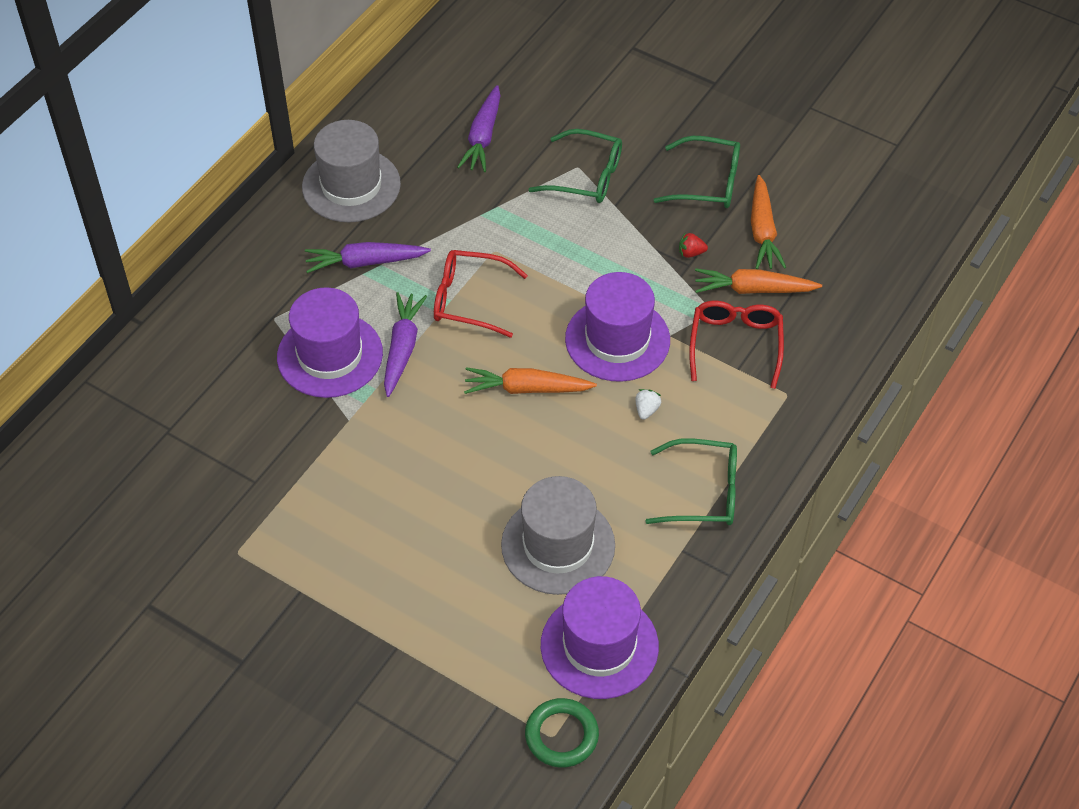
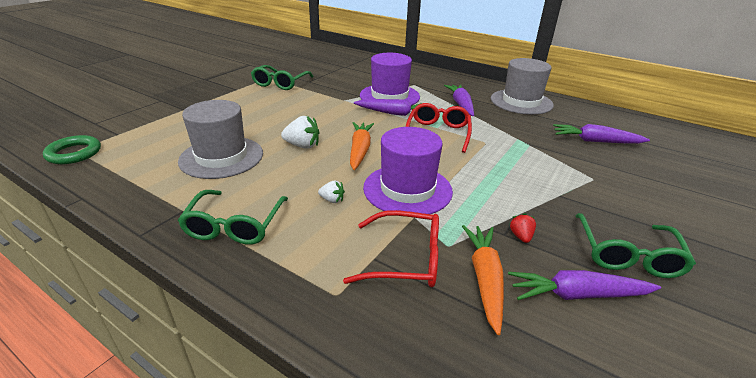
camera: 90 degrees right, 20 degrees down
(518, 456) = (302, 146): none -> white strawberry
(586, 176) = (585, 182): green glasses -> green glasses (280, 83)
(599, 646) = (127, 169): purple hat -> none
(763, 231) = (577, 295): orange carrot -> purple carrot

INSTRUCTIONS FOR THE TASK: Each line above that has the word "purple" must be copied.

WRITTEN SOLUTION:
(599, 646) = (127, 169): purple hat -> none
(763, 231) = (577, 295): orange carrot -> purple carrot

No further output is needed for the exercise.